• _INSTRUCTION_
Report each line below that contains the string "kern", copying every such line in full.

• _DATA SHOWN_
** BEGIN **

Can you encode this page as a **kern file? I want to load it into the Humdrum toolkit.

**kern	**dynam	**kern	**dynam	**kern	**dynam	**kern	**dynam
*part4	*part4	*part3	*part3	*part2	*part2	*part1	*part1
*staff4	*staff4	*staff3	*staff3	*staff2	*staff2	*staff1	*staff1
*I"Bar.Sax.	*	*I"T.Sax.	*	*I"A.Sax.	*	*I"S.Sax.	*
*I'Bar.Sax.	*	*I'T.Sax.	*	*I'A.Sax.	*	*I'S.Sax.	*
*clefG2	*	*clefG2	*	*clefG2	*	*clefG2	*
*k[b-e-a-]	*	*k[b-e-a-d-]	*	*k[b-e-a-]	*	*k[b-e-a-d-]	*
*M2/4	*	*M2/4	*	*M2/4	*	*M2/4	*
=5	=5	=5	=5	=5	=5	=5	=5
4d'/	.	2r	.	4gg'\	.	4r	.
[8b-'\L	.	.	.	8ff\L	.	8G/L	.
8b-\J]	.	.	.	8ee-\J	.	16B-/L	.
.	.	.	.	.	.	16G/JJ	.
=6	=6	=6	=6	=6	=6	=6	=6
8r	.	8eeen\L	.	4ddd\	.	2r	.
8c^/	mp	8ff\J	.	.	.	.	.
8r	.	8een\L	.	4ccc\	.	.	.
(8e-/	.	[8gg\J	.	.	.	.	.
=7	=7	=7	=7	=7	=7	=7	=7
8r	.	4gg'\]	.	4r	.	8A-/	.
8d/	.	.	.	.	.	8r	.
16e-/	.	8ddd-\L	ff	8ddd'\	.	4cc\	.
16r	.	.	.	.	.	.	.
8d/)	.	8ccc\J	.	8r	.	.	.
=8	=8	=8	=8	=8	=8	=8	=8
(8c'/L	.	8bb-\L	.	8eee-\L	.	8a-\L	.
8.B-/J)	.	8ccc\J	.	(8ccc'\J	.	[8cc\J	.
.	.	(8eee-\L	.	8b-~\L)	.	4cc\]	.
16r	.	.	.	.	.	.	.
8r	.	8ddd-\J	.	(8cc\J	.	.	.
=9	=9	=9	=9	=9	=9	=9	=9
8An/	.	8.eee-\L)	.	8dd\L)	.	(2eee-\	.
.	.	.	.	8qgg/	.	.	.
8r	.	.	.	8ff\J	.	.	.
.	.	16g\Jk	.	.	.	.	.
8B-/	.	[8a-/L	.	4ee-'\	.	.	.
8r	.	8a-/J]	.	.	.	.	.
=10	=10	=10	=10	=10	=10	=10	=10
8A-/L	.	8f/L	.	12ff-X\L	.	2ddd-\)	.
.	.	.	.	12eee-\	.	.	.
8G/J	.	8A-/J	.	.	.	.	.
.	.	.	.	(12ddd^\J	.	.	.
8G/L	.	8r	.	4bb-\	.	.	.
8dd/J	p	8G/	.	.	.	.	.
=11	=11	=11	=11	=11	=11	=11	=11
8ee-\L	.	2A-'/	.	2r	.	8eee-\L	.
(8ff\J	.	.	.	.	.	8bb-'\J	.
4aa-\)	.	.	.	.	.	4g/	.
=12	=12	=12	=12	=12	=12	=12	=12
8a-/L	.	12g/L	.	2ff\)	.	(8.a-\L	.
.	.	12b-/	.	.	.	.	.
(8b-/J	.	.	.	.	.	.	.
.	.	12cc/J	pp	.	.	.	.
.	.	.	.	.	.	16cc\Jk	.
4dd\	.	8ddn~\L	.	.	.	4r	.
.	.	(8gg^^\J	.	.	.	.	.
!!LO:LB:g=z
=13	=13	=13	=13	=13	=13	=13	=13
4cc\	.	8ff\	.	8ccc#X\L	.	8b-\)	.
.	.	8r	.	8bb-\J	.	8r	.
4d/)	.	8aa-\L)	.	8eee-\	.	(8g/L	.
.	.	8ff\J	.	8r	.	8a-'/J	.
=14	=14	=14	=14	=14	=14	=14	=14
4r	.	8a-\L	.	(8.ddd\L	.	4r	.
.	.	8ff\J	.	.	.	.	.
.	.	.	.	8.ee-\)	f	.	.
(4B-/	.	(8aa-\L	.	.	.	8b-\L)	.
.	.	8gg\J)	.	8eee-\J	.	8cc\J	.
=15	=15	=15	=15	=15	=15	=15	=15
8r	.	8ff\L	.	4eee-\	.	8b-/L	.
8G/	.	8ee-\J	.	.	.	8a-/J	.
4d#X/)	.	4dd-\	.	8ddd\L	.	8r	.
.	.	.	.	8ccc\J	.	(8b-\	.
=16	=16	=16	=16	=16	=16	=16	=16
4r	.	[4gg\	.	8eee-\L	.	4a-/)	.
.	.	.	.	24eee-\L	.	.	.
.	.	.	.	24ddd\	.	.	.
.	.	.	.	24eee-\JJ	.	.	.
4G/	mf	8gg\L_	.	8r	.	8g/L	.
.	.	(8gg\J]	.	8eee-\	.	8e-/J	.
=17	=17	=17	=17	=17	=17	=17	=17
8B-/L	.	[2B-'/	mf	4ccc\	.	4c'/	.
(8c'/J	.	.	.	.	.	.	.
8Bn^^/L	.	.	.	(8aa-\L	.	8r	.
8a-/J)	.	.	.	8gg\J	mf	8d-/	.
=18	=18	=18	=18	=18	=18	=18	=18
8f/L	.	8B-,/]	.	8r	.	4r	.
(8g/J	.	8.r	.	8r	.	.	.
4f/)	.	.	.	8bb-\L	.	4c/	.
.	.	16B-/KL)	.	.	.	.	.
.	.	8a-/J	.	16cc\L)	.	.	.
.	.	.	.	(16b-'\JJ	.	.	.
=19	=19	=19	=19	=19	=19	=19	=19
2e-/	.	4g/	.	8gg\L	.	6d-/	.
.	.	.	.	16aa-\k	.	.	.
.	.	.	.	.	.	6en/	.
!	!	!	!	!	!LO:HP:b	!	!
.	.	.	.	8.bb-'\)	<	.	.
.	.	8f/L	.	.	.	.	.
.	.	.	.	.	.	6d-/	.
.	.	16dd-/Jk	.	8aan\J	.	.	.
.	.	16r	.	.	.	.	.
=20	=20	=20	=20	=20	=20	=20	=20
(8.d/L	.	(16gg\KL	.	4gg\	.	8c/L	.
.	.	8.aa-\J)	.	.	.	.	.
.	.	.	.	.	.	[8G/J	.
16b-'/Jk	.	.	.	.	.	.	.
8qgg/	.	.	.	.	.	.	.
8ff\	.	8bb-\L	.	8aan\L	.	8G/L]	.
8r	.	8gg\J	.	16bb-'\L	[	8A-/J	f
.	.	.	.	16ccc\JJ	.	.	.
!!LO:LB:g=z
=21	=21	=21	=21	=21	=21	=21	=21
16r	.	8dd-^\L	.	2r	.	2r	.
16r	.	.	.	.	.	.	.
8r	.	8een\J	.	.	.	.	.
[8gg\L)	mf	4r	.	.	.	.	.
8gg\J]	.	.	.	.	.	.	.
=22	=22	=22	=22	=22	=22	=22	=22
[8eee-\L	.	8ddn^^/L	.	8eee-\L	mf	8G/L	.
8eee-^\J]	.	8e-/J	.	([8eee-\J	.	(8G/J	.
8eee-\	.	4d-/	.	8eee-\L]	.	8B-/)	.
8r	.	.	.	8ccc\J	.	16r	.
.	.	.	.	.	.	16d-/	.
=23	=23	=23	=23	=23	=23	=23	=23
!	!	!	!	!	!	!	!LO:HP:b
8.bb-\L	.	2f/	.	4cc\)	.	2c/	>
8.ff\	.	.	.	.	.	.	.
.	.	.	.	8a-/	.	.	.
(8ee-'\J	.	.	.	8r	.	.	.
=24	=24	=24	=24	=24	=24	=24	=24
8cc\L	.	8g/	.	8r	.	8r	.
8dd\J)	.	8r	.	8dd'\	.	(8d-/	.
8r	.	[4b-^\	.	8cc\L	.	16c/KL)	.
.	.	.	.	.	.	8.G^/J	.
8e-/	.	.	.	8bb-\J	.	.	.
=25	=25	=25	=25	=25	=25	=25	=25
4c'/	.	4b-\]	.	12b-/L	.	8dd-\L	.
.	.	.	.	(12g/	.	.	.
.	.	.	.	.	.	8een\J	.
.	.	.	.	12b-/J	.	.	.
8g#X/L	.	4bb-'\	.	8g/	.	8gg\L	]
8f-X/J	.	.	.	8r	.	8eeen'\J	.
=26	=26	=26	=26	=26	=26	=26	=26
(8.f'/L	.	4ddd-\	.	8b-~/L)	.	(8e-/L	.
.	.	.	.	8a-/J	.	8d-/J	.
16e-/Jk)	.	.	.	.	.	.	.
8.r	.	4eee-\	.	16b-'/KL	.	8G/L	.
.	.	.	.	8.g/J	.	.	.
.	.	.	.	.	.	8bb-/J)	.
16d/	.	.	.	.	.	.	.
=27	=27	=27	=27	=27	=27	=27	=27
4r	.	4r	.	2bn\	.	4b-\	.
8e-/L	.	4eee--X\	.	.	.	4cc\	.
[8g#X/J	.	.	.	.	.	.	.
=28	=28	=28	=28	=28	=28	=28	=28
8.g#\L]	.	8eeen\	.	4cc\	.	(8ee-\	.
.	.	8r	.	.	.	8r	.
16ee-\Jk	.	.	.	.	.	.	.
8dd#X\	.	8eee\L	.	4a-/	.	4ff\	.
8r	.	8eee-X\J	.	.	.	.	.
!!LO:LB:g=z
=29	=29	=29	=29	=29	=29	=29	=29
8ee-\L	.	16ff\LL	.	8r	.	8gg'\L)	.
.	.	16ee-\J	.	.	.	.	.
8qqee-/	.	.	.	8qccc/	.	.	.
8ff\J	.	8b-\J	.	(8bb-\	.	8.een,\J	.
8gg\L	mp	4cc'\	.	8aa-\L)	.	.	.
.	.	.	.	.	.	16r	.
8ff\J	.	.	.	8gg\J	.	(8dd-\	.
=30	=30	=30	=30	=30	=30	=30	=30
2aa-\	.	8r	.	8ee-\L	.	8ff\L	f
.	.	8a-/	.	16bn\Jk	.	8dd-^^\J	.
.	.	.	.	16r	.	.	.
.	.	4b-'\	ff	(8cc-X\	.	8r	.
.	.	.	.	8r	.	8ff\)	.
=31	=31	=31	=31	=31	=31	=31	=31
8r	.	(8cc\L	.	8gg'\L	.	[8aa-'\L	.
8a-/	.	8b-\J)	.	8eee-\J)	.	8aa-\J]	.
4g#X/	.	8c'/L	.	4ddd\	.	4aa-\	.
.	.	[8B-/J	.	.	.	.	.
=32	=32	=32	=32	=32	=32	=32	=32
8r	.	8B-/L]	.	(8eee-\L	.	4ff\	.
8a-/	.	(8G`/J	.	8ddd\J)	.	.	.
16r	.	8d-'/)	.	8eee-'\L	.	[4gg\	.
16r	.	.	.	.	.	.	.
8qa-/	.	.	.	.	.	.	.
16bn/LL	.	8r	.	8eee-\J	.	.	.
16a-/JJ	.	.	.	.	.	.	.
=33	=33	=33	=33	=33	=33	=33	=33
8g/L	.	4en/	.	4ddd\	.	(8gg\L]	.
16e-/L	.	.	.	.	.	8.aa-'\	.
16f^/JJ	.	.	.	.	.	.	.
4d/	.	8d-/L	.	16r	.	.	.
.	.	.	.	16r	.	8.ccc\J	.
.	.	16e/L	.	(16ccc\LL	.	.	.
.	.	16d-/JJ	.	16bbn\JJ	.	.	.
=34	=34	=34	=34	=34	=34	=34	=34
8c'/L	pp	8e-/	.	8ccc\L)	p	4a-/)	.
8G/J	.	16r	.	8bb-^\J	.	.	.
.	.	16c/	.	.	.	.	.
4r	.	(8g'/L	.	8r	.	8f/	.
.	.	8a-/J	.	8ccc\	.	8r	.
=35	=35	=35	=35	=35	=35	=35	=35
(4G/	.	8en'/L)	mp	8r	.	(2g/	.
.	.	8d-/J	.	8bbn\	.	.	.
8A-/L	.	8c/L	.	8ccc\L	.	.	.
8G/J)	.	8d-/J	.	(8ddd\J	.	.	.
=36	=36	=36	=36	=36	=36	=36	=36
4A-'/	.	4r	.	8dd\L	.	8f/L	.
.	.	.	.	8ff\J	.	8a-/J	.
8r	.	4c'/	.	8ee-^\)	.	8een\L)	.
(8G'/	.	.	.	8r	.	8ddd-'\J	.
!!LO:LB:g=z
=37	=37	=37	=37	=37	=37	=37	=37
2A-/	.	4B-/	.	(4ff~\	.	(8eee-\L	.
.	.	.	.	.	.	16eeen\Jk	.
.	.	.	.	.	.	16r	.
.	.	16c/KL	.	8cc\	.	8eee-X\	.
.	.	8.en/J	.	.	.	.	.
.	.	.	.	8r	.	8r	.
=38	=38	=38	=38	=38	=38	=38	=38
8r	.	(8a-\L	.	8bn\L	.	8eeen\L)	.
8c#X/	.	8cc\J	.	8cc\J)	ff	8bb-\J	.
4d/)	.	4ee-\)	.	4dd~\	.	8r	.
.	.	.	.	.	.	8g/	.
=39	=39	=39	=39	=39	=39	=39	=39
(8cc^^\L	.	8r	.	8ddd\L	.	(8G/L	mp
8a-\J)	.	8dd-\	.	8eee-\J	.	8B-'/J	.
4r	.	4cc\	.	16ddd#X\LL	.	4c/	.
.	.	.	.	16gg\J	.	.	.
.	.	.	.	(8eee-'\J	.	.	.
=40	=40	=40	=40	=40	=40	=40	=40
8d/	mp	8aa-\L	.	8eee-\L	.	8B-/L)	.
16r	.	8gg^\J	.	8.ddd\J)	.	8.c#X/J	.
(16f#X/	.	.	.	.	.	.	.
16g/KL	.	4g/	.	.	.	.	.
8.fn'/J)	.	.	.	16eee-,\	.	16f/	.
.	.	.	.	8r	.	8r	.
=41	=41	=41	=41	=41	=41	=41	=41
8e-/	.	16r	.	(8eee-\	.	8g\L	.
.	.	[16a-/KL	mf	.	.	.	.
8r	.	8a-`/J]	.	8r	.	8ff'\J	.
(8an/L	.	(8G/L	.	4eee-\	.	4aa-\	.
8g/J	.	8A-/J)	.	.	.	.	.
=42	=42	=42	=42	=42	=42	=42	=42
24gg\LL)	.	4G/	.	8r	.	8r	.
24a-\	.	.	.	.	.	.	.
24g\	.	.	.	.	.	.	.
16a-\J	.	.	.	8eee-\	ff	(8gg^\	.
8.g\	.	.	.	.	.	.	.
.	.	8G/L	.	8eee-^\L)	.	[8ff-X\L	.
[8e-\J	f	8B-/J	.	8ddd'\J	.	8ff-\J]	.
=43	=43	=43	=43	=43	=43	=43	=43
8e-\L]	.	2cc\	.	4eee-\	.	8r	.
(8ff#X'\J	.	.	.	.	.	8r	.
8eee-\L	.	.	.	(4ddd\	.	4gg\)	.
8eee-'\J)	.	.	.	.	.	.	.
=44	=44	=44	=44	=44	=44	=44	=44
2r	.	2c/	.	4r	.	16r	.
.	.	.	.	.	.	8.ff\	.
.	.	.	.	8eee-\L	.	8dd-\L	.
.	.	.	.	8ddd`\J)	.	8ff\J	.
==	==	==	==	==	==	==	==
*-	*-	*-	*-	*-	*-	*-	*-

** END **

• _FULL RESPONSE_
Can you encode this page as a **kern file? I want to load it into the Humdrum toolkit.
**kern	**dynam	**kern	**dynam	**kern	**dynam	**kern	**dynam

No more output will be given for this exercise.